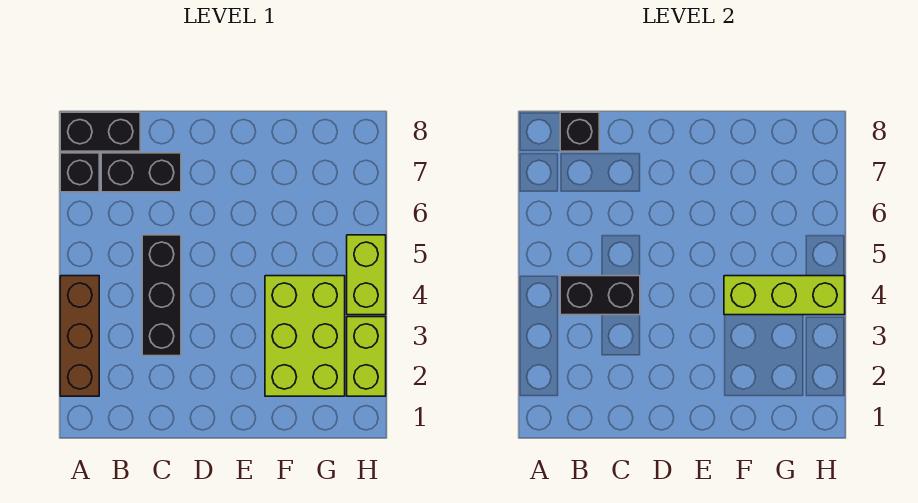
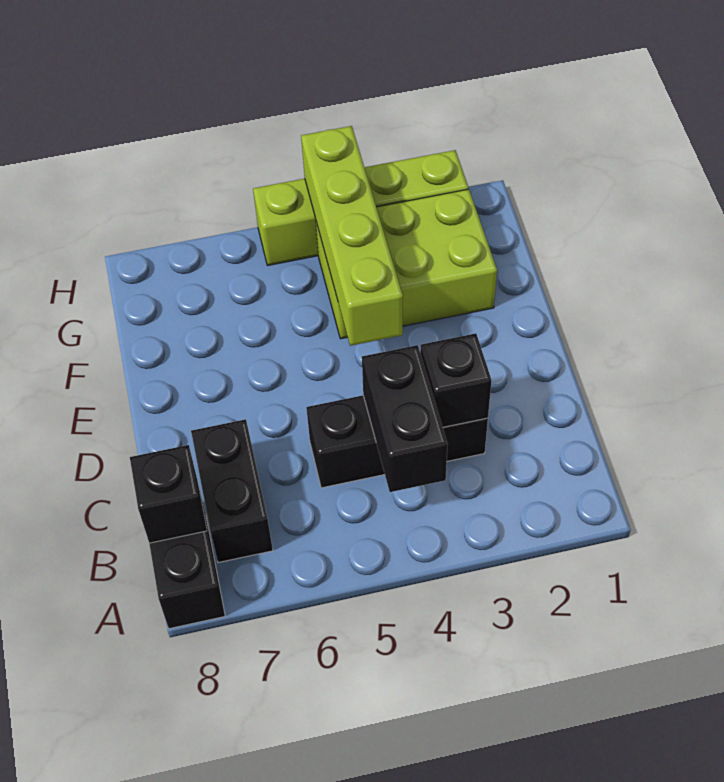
brown brick A2:A4 level 1 -> none
black brick A7 level 1 -> black brick C3 level 2
lime brick F4:H4 level 2 -> lime brick E4:H4 level 2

# [WORK REQUEST]
Would you reproduce each line of the material exactly, omitting the images?

# [WRITTEN SOLUTION]
brown brick A2:A4 level 1 -> none
black brick A7 level 1 -> black brick C3 level 2
lime brick F4:H4 level 2 -> lime brick E4:H4 level 2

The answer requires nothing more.